*** Opening RECORDS PROVIDED ***
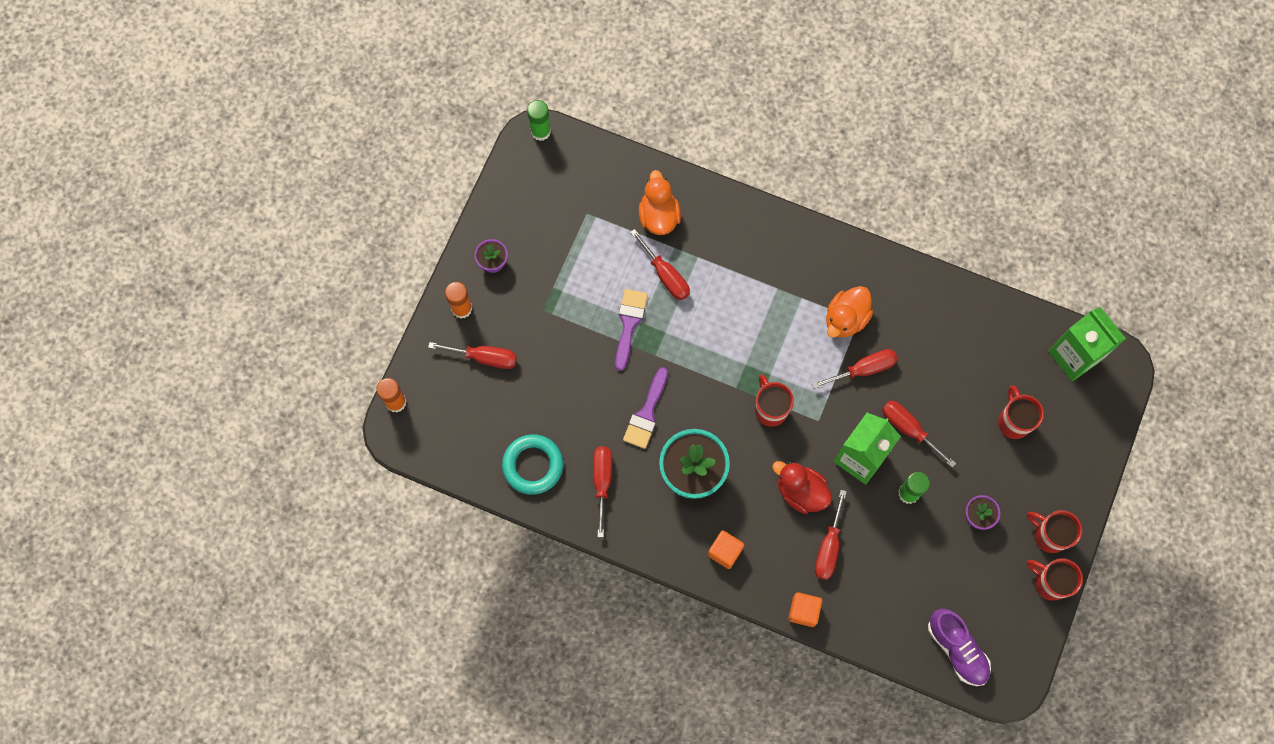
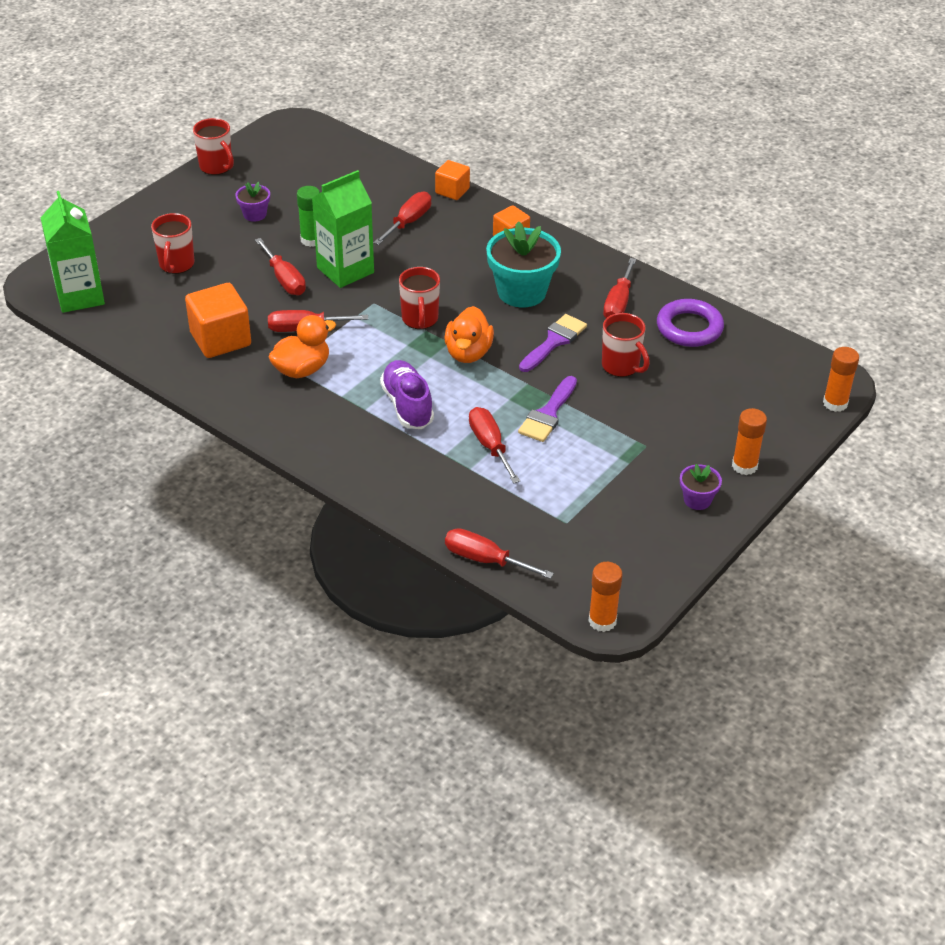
camera: 165 degrees left, 30 degrees down
red screwdriver [428,342,517,369] -> red screwdriver moved to [445,528,554,579]
turquoise ring [502,434,563,495] -> purple ring [657,299,724,347]
green glue stick [527,100,551,141] -> orange glue stick [588,562,623,632]
orange duck [639,170,681,235] -> orange duck moved to [444,306,494,363]
red duck [772,461,832,514] -> none
purple shoe [928,609,991,686] -> purple shoe moved to [380,360,434,429]
red mug [1027,510,1082,553] -> red mug moved to [602,313,650,377]
none -> orange cube [185,283,251,358]

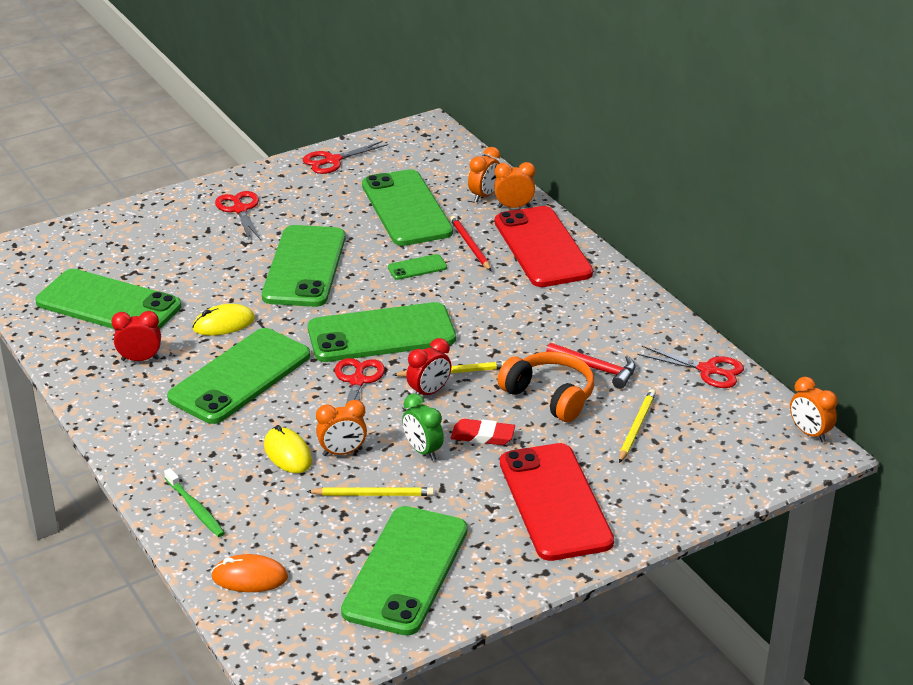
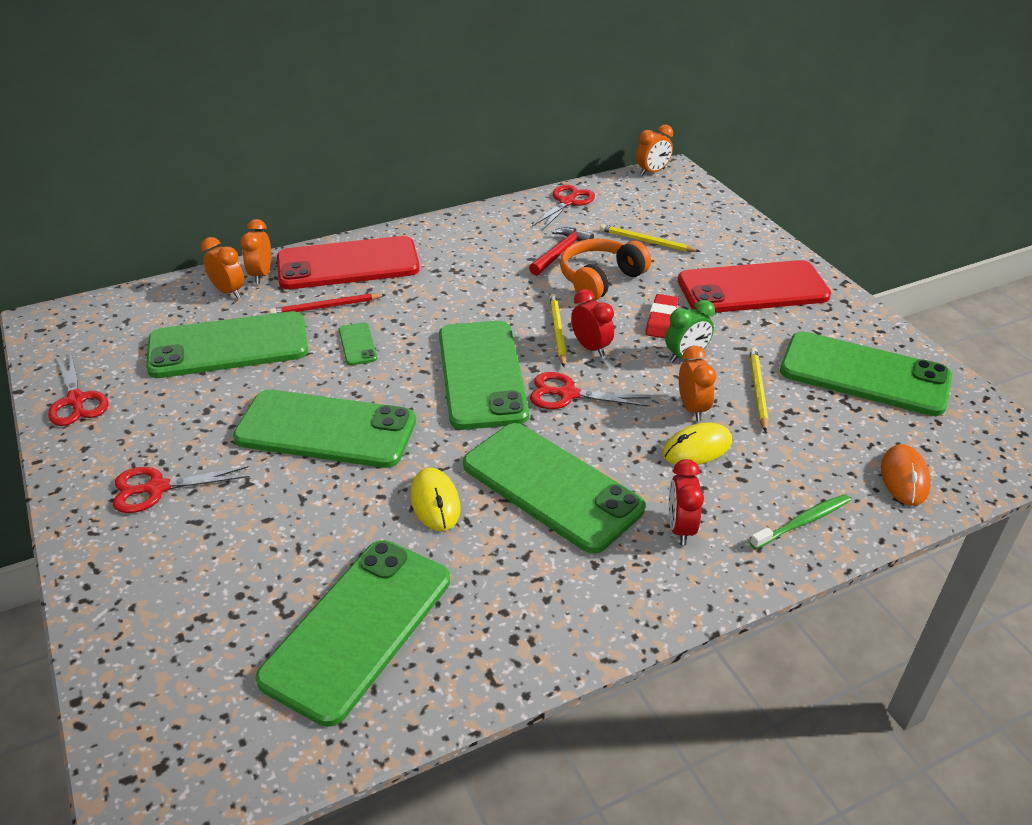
camera: 85 degrees left, 5 degrees up
red clock [111,311,161,361] -> red clock moved to [669,459,704,545]

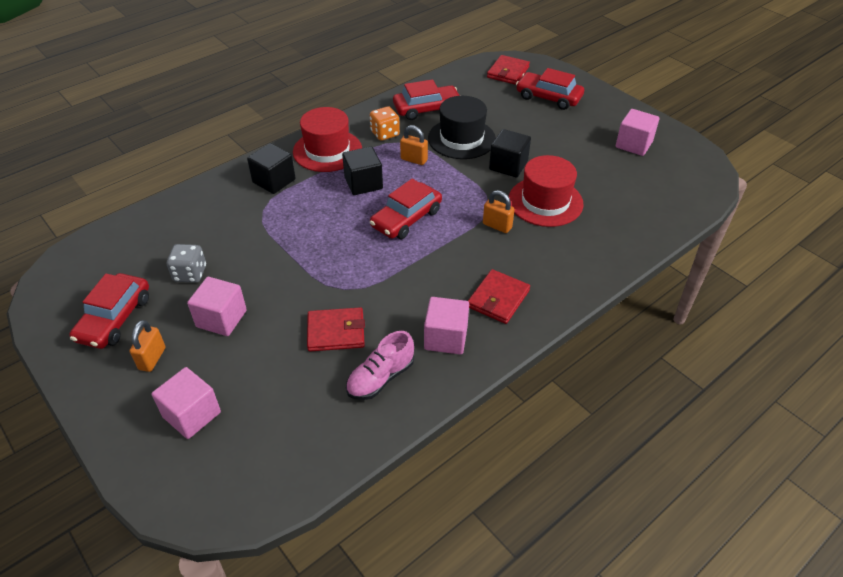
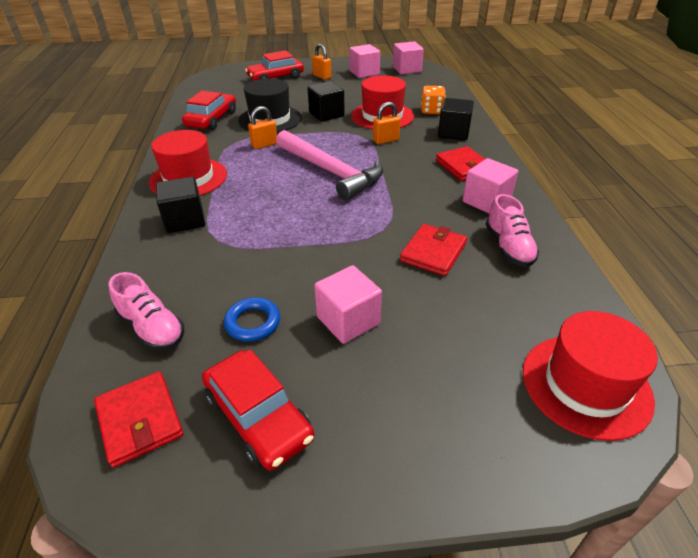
camera: 55 degrees left, 5 degrees down
orange padlock [129,320,166,372] -> orange padlock moved to [312,44,331,80]
pink cube [152,367,221,439] -> pink cube moved to [393,41,424,74]
grey dice [167,244,206,283] -> blue ring [224,297,280,342]
black cube [342,147,383,195] -> black cube moved to [438,98,474,140]
orange dice [370,106,400,141] -> orange dice moved to [421,86,446,114]
red car [370,179,442,239] -> pink hammer [276,130,383,201]
red wallet [487,55,530,85] -> red wallet moved to [94,371,183,468]
none -> pink shoe [109,272,184,350]
none -> red hat [523,311,658,441]

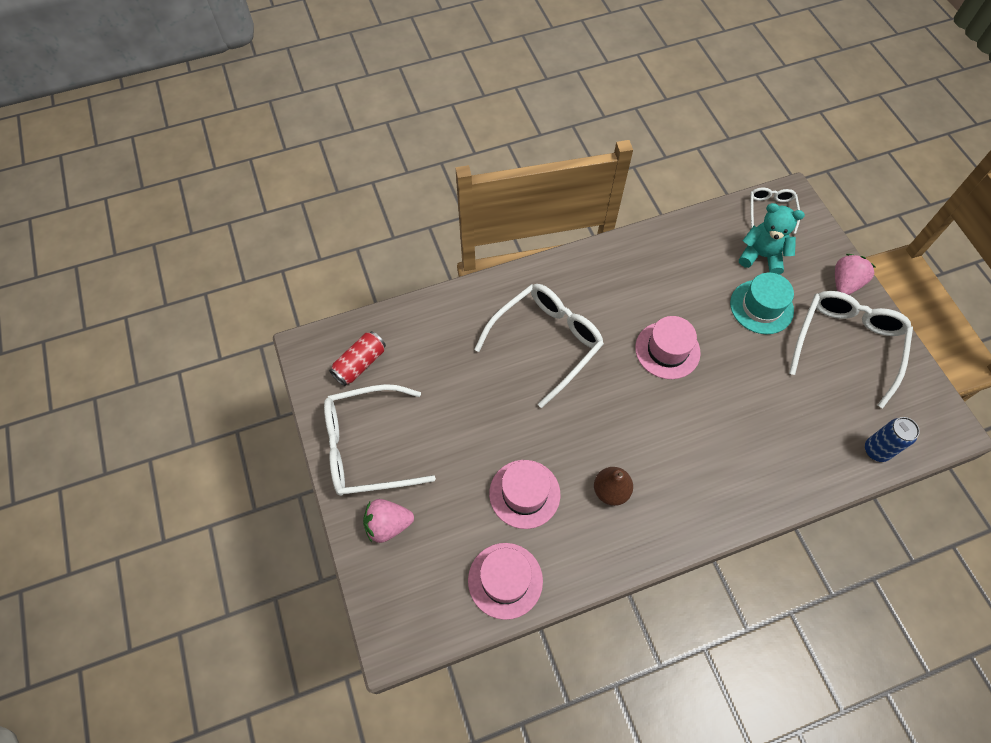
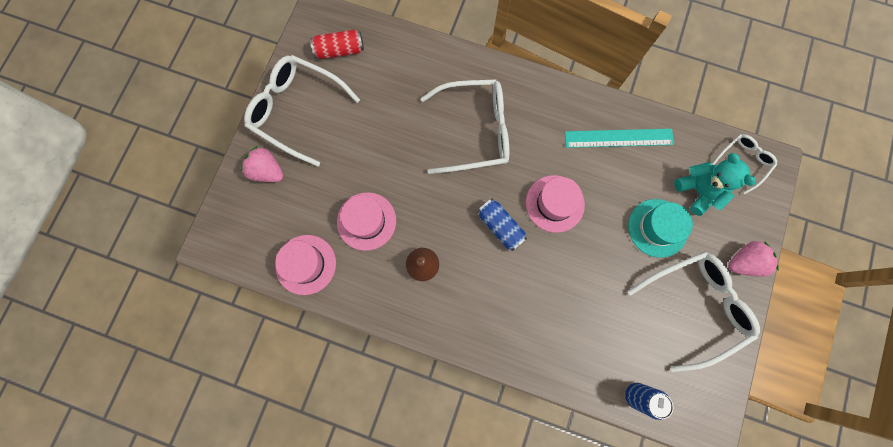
camera: 40 degrees right, 15 degrees up
none -> blue can [477,199,527,251]
none -> turquoise ruler [565,129,674,148]

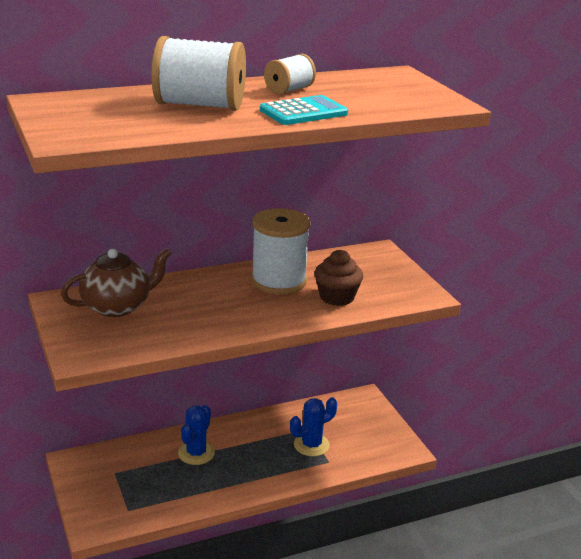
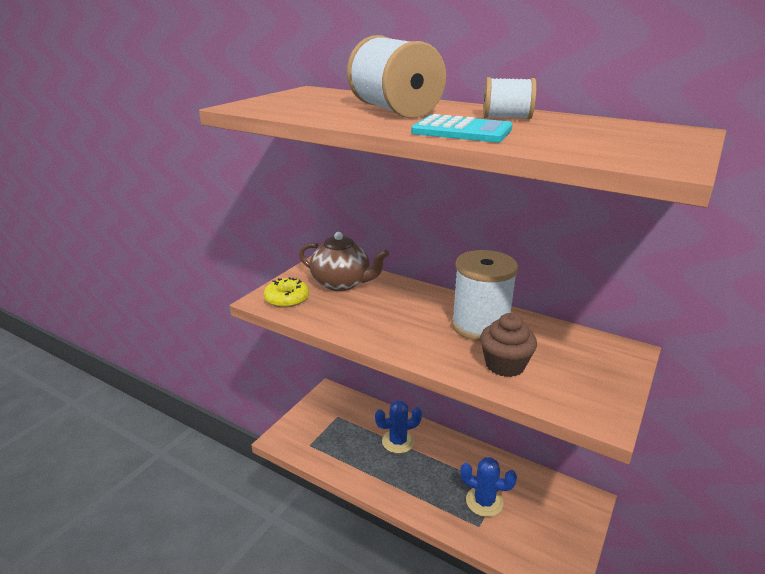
camera: 55 degrees right, 0 degrees up
none -> yellow donut [264,277,309,308]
*** Closing RECORDS PROVIDED ***
__WORK REQUIRED__. Begin at the line containing "orange dice [370,106,400,141]" and stop at the last line of the data. Repeat only those lines, exactly, and leave out the pictures.

__SOLUTION BELOW__.
orange dice [370,106,400,141] -> orange dice moved to [421,86,446,114]
red car [370,179,442,239] -> pink hammer [276,130,383,201]
red wallet [487,55,530,85] -> red wallet moved to [94,371,183,468]
none -> pink shoe [109,272,184,350]
none -> red hat [523,311,658,441]

camera: 40 degrees right, 15 degrees up
none -> blue can [477,199,527,251]
none -> turquoise ruler [565,129,674,148]

camera: 55 degrees right, 0 degrees up
none -> yellow donut [264,277,309,308]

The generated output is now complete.